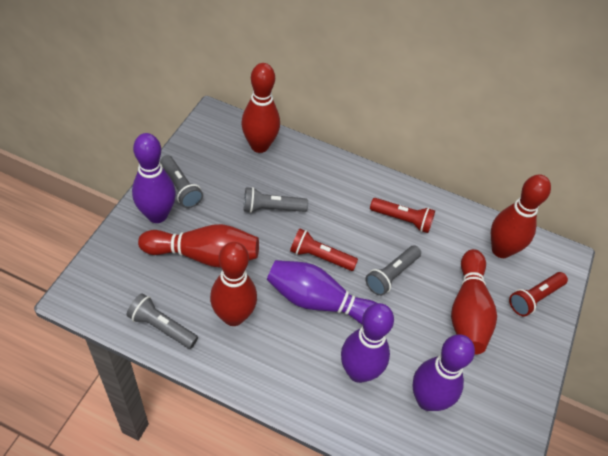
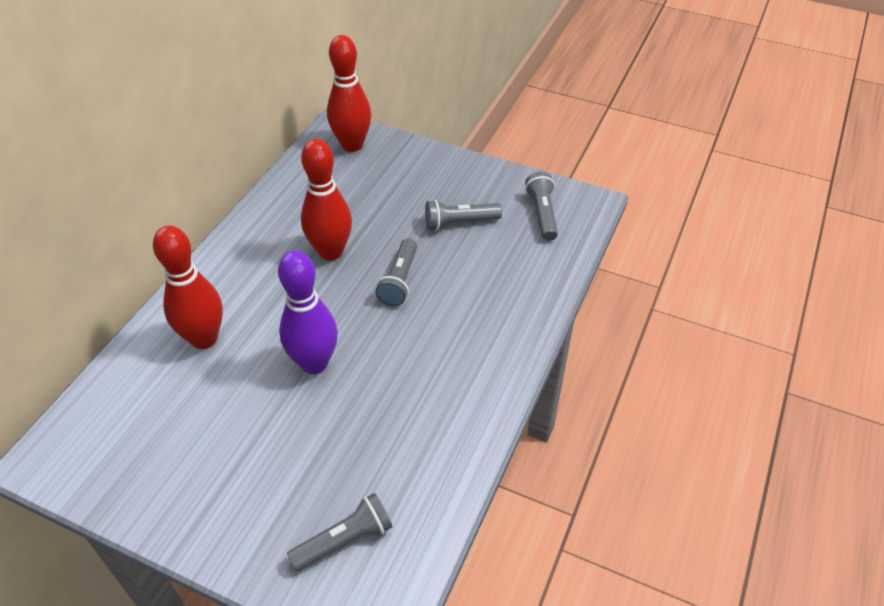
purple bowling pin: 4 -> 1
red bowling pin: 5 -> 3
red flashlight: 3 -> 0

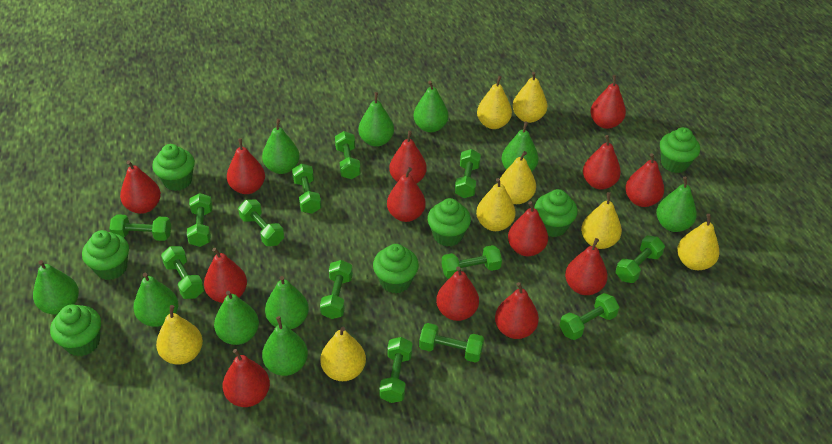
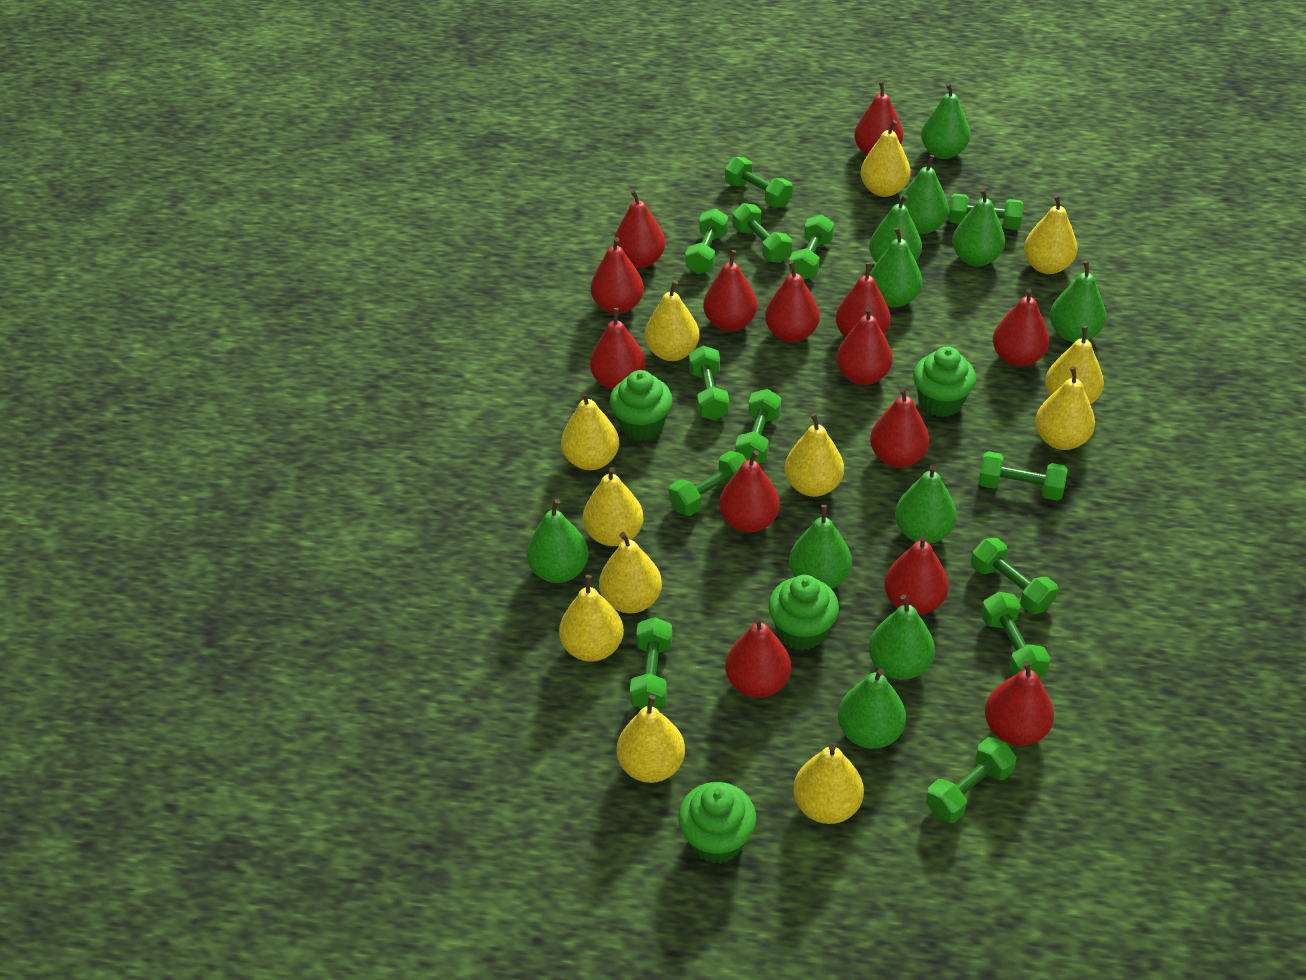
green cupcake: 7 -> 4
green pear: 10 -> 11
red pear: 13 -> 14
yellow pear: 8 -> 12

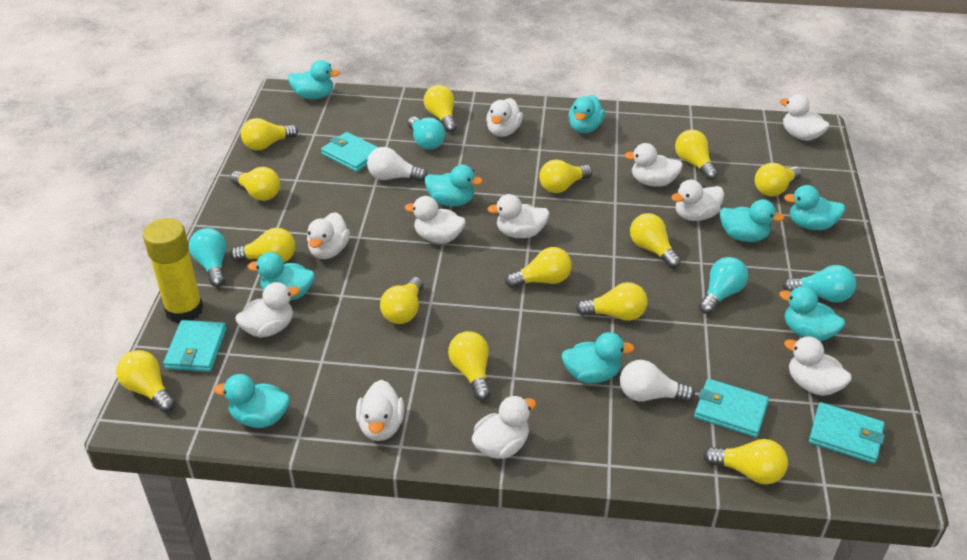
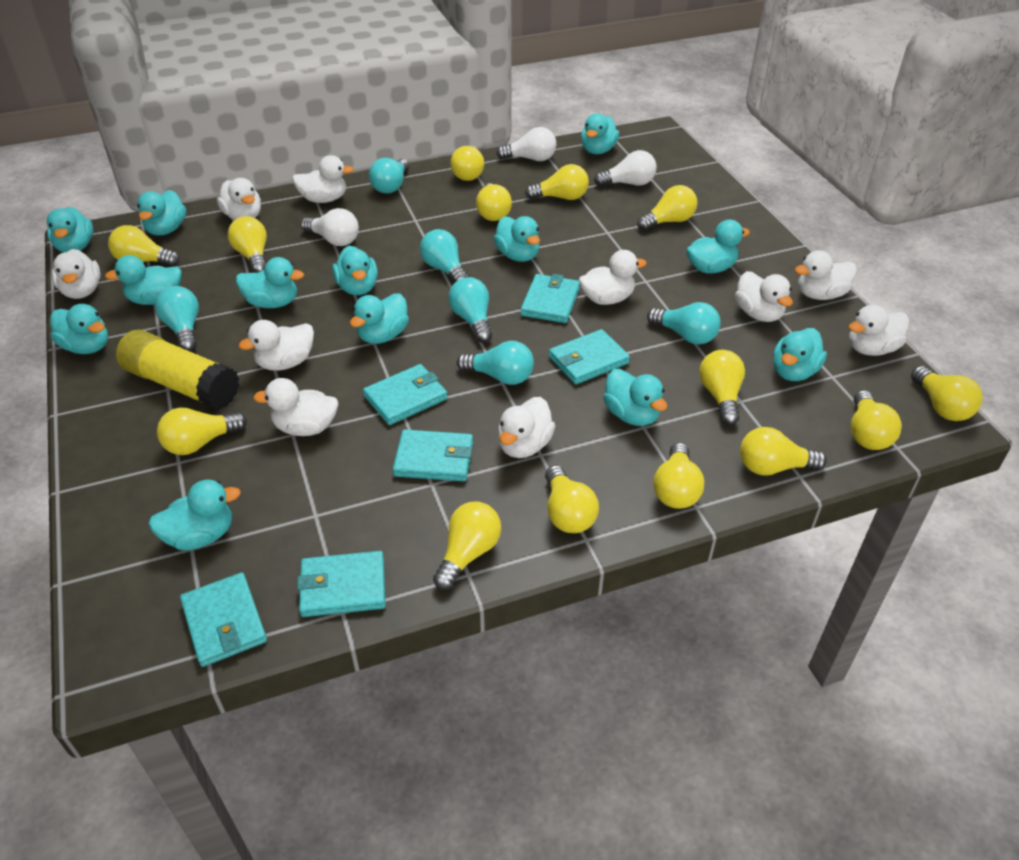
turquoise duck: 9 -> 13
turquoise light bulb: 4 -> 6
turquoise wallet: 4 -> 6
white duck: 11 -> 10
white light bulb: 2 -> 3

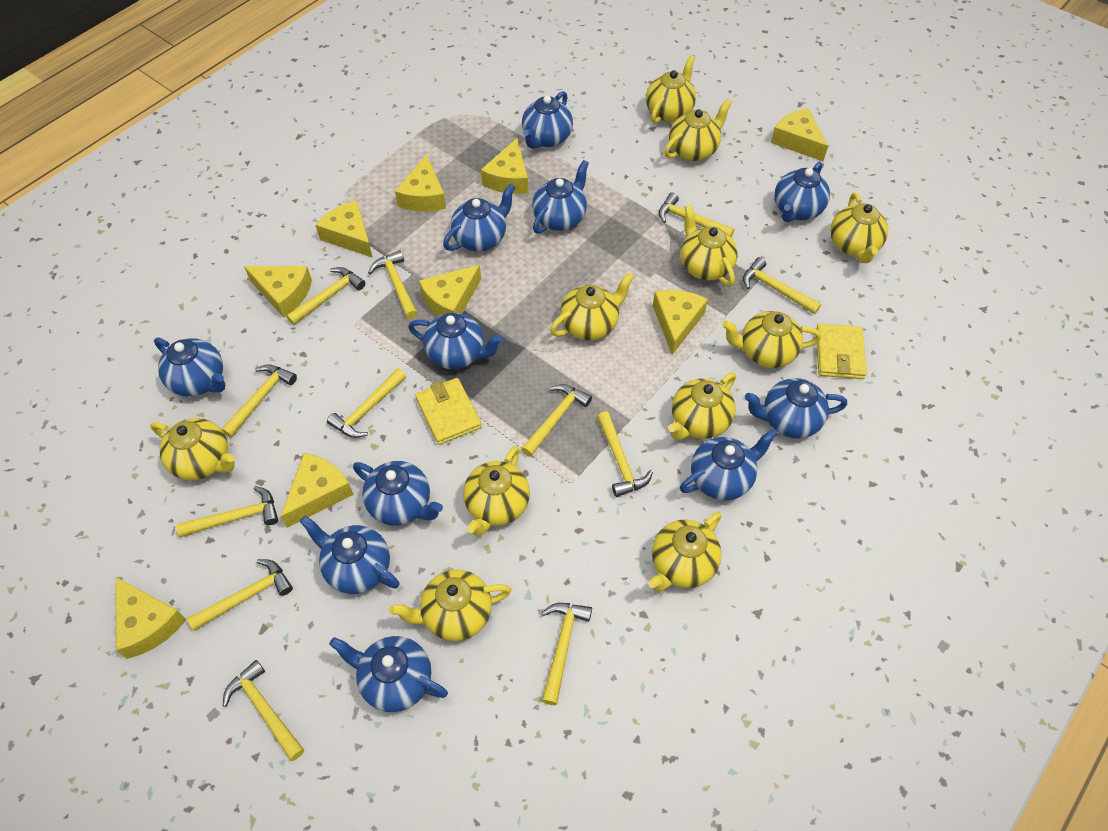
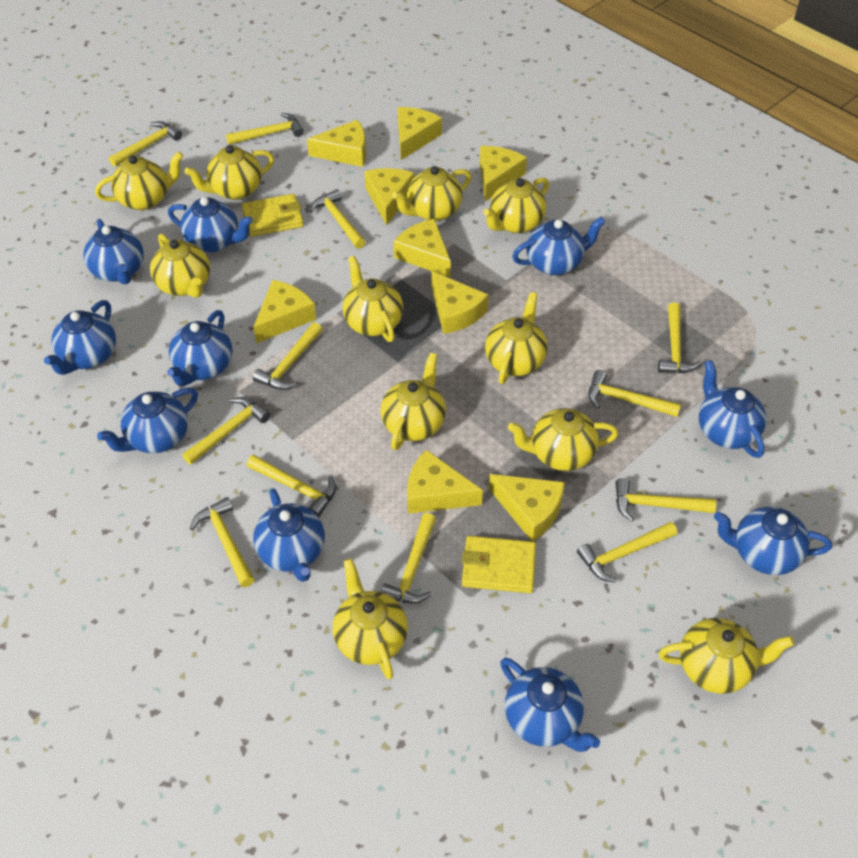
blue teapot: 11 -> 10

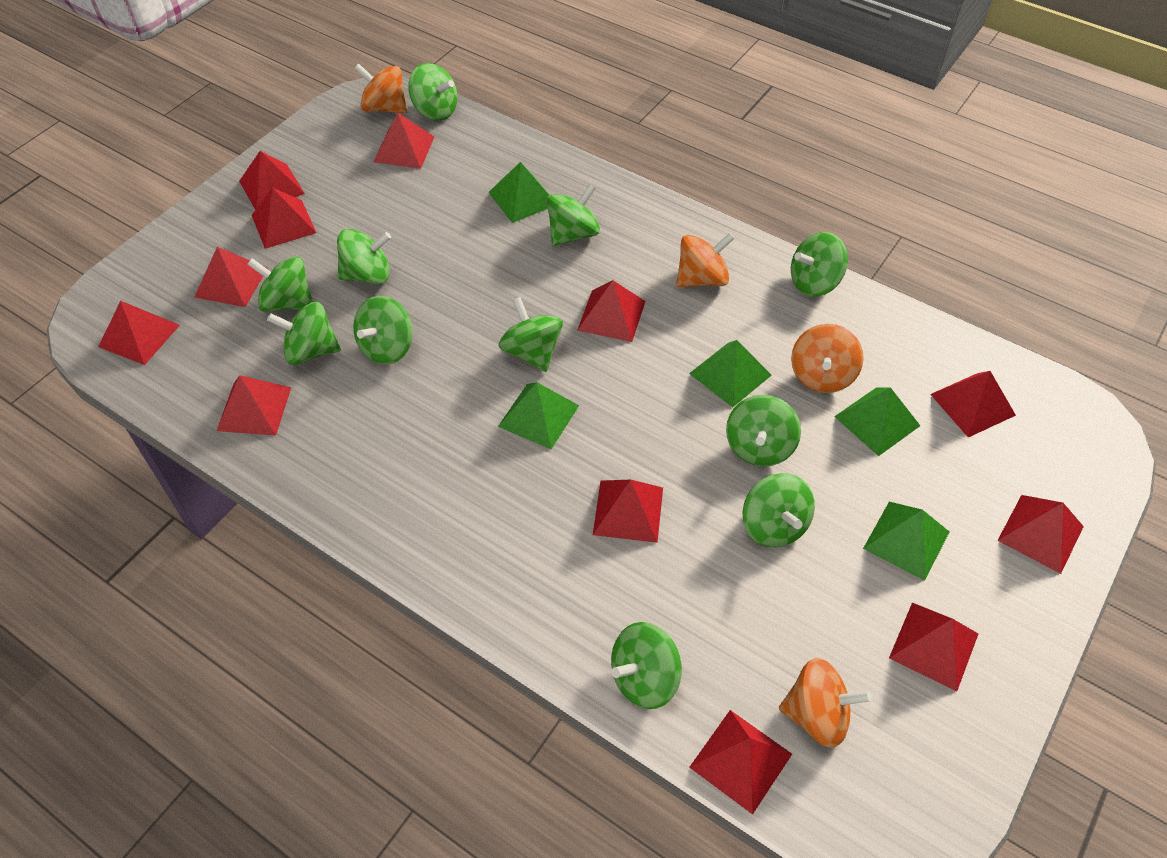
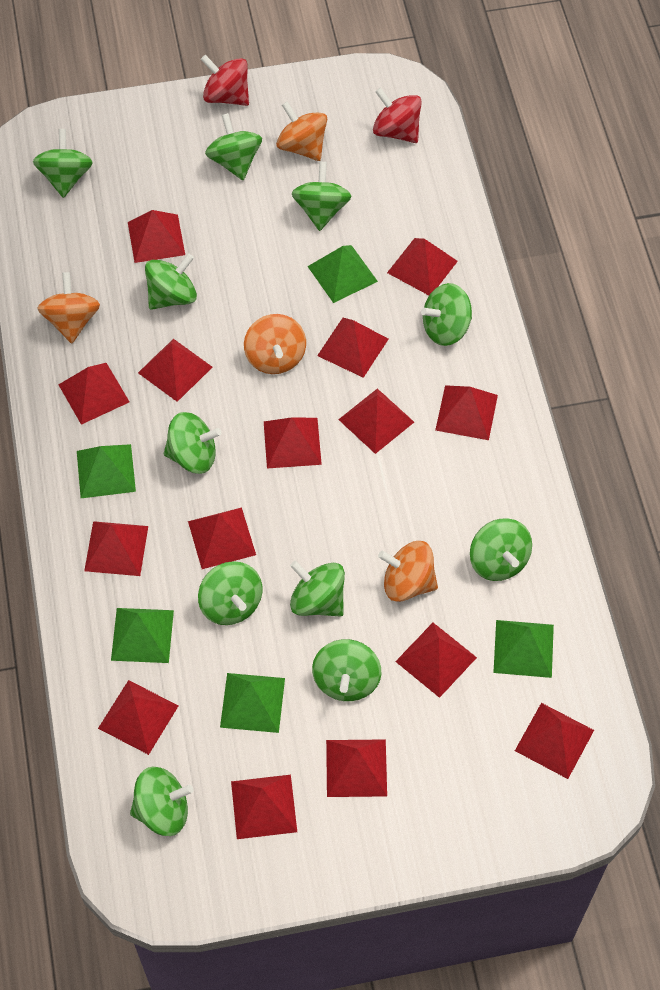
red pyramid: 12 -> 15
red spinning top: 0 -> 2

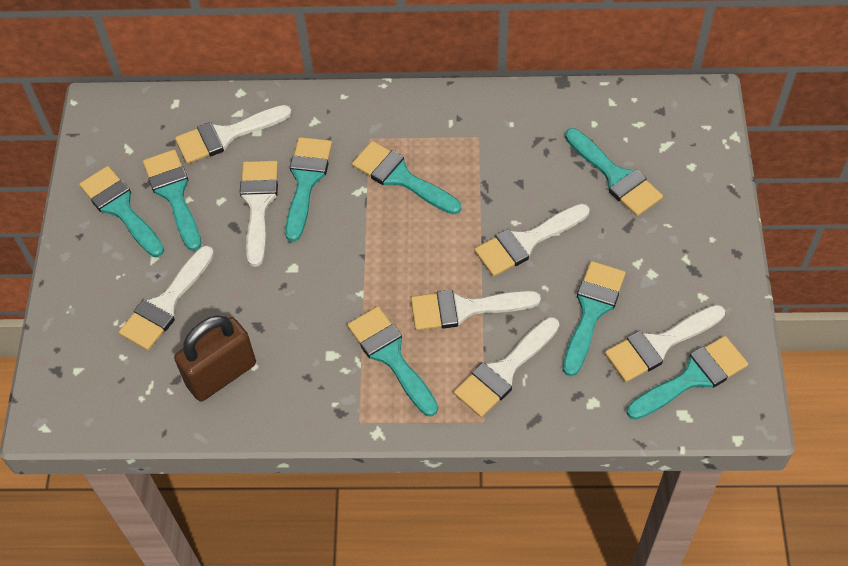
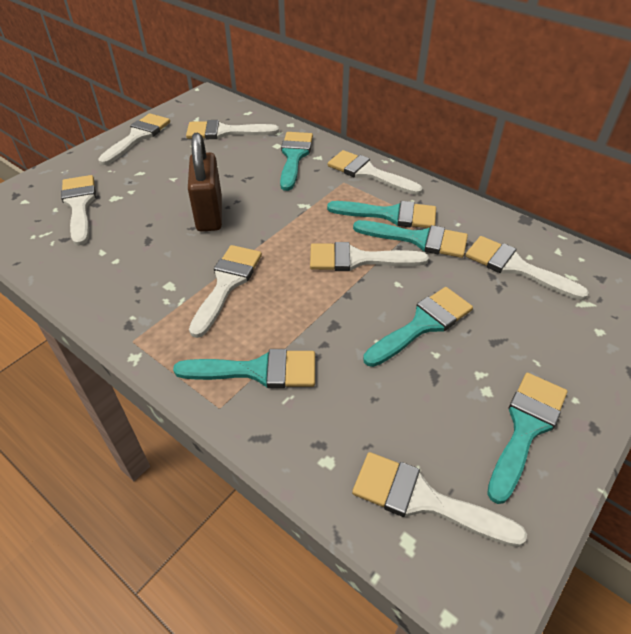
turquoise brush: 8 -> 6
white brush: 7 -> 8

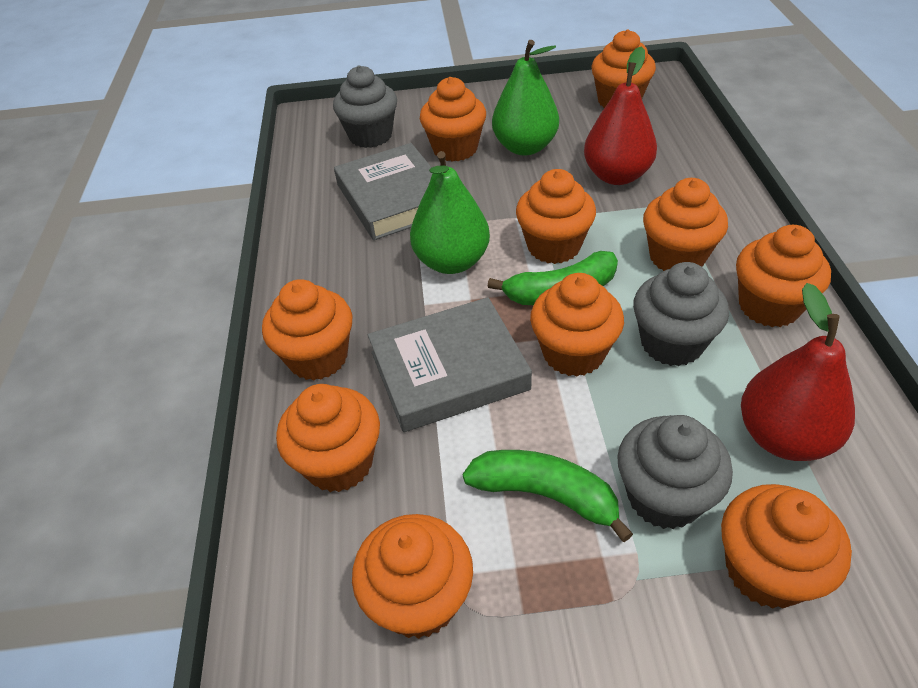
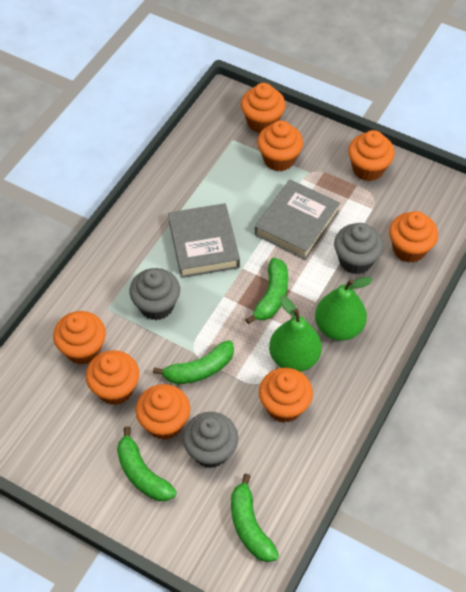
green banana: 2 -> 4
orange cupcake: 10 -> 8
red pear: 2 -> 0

---

■ **WHAT THE EXERCISE ASKS**
Please leave out the pictures while you copy exactly the lines from the one containing "yellow pear: 8 -> 12" through the end of the records.

■ **EXPECTED OUTPUT**
yellow pear: 8 -> 12

turquoise duck: 9 -> 13
turquoise light bulb: 4 -> 6
turquoise wallet: 4 -> 6
white duck: 11 -> 10
white light bulb: 2 -> 3

blue teapot: 11 -> 10

red pyramid: 12 -> 15
red spinning top: 0 -> 2

turquoise brush: 8 -> 6
white brush: 7 -> 8

green banana: 2 -> 4
orange cupcake: 10 -> 8
red pear: 2 -> 0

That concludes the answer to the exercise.